§ What to do: Once you find the line containing "pink hexagon: (108, 281) -> (103, 240), moved", output it and every line after it to the end of the records, exactly.

(Image sequences with shape edits)

--- START ---

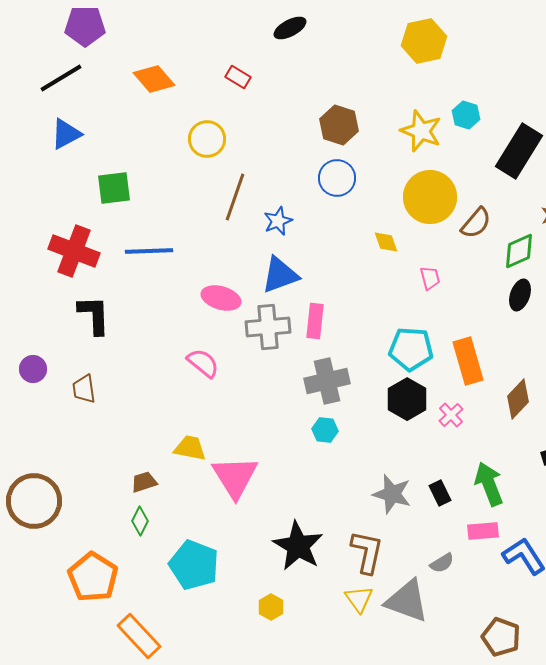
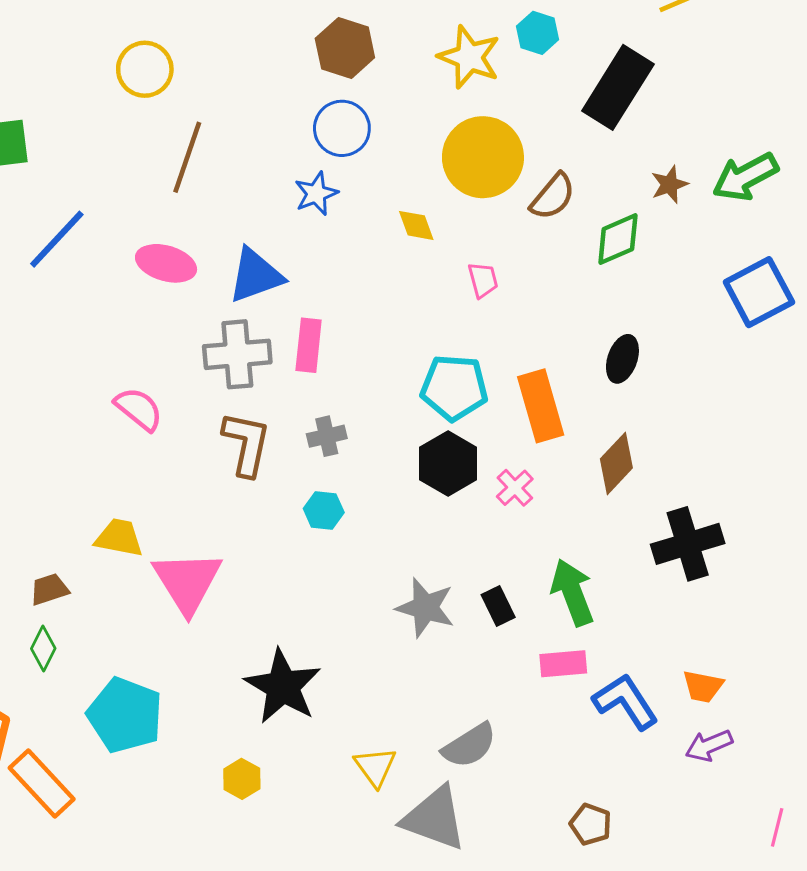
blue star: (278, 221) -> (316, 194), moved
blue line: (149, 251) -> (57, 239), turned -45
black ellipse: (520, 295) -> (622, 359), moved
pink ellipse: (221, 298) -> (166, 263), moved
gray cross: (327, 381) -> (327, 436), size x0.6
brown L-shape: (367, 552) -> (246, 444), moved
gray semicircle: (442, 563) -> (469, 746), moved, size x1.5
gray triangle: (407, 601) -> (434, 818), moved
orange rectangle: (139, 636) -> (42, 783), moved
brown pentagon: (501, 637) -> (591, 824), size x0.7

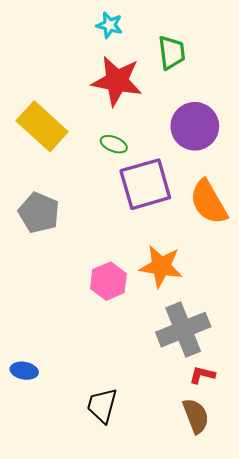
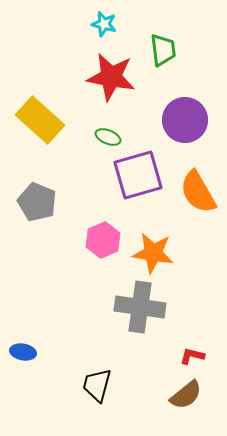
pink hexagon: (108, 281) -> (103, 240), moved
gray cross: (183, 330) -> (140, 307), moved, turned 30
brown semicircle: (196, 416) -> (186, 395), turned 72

--- END ---

§ Reply:
pink hexagon: (108, 281) -> (103, 240), moved
gray cross: (183, 330) -> (140, 307), moved, turned 30
brown semicircle: (196, 416) -> (186, 395), turned 72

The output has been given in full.